What you have to do — Return only that part of the material below which starts with the line containing "yellow bottle: 1 -> 2" and goes on through the line containing "turquoise phone: 10 -> 9", restated exactly.

Given information —
☆ ☆ ☆ ☆ ☆ ☆ ☆

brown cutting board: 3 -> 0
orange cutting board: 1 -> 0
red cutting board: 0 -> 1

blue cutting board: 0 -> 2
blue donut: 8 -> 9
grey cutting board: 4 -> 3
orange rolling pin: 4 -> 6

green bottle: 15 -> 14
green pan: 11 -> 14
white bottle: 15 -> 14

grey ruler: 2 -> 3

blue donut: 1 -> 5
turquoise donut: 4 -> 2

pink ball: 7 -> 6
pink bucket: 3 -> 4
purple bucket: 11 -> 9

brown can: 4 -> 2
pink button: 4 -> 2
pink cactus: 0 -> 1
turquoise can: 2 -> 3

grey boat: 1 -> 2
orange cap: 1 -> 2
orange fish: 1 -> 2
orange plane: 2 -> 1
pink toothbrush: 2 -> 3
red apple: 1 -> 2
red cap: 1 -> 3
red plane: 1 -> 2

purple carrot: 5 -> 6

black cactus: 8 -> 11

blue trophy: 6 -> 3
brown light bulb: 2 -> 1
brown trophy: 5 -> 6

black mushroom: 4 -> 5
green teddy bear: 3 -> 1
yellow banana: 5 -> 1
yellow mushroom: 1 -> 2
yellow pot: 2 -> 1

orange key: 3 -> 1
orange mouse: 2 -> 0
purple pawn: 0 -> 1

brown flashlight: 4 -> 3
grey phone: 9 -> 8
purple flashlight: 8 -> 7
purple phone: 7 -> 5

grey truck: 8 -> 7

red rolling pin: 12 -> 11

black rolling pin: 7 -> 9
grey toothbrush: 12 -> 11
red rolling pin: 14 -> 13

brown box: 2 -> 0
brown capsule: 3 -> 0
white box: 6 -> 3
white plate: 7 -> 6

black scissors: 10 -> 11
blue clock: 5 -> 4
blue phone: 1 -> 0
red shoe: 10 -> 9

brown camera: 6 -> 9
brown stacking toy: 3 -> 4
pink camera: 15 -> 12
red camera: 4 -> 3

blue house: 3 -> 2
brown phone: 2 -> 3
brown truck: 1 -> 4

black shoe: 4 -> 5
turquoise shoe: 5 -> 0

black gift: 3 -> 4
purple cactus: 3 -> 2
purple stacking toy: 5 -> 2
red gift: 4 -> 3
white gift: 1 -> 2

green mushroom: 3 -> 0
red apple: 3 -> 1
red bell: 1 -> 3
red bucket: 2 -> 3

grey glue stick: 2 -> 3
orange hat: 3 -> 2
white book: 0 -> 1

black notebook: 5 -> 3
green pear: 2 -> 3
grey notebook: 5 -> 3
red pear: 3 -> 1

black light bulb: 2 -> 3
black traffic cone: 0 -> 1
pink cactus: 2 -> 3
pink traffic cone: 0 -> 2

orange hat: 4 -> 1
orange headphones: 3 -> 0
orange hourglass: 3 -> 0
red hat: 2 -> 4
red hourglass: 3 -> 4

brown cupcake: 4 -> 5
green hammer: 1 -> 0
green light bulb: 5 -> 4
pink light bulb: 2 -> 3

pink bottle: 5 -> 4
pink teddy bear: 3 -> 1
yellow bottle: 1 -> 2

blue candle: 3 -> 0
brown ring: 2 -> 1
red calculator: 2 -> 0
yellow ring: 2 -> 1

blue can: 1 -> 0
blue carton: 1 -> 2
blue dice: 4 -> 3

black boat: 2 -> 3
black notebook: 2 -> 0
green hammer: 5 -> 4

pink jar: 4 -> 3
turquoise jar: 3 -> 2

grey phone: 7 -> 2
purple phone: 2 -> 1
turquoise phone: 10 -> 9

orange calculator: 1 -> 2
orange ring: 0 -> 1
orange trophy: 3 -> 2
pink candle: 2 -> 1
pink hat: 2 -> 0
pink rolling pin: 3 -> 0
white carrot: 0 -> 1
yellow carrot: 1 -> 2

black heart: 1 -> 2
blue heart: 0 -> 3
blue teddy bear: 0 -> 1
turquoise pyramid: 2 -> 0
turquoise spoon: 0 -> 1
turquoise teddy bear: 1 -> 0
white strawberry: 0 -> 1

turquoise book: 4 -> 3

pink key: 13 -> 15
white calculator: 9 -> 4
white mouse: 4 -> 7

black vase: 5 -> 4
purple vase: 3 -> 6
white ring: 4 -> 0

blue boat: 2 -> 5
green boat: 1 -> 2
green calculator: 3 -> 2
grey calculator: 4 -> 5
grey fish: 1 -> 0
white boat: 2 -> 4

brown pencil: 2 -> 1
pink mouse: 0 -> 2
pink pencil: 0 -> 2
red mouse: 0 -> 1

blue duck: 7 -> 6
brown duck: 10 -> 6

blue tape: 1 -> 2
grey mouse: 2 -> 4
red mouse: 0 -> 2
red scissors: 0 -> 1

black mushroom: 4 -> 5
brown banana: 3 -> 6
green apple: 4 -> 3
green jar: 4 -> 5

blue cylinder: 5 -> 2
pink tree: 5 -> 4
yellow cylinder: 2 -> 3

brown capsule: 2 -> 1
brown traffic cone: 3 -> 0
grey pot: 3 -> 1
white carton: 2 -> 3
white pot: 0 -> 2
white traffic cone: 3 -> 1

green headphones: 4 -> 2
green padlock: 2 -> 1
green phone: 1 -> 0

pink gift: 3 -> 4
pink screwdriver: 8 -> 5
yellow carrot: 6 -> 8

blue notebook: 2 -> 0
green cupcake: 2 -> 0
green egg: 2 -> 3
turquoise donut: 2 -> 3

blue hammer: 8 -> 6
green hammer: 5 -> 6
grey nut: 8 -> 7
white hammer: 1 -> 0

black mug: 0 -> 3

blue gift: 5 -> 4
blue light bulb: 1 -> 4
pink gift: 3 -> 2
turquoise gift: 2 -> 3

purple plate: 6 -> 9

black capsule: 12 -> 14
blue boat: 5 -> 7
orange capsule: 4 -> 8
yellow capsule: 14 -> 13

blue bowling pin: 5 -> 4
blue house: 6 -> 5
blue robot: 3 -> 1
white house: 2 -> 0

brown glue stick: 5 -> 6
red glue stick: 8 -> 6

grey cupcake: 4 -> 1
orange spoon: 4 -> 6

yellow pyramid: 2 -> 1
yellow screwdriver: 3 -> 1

☆ ☆ ☆ ☆ ☆ ☆ ☆

Task output —
yellow bottle: 1 -> 2

blue candle: 3 -> 0
brown ring: 2 -> 1
red calculator: 2 -> 0
yellow ring: 2 -> 1

blue can: 1 -> 0
blue carton: 1 -> 2
blue dice: 4 -> 3

black boat: 2 -> 3
black notebook: 2 -> 0
green hammer: 5 -> 4

pink jar: 4 -> 3
turquoise jar: 3 -> 2

grey phone: 7 -> 2
purple phone: 2 -> 1
turquoise phone: 10 -> 9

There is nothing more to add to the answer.